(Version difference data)
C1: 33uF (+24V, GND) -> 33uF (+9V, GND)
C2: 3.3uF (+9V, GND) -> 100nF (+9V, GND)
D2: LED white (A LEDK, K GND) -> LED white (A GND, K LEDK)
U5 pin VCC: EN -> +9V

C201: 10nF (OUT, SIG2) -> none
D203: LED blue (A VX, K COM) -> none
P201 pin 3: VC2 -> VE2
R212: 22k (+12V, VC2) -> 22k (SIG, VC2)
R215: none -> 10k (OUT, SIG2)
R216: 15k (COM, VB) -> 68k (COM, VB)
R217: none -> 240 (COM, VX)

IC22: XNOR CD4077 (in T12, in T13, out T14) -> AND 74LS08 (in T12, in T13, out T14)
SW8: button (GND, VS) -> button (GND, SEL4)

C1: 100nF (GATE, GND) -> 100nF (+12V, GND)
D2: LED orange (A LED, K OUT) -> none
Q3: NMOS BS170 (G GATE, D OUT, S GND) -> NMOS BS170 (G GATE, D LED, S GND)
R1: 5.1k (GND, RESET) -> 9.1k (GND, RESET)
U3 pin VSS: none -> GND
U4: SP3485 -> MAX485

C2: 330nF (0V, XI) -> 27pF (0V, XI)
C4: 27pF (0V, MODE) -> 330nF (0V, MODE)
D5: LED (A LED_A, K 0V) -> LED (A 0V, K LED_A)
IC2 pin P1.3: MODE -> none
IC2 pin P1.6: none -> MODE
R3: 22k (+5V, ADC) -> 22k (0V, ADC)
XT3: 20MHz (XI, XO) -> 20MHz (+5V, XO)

### ASSIGNMENT
Working through the entries above, copy every line in which "none" is found.

### THE ANSWER
C201: 10nF (OUT, SIG2) -> none
D203: LED blue (A VX, K COM) -> none
R215: none -> 10k (OUT, SIG2)
R217: none -> 240 (COM, VX)
D2: LED orange (A LED, K OUT) -> none
U3 pin VSS: none -> GND
IC2 pin P1.3: MODE -> none
IC2 pin P1.6: none -> MODE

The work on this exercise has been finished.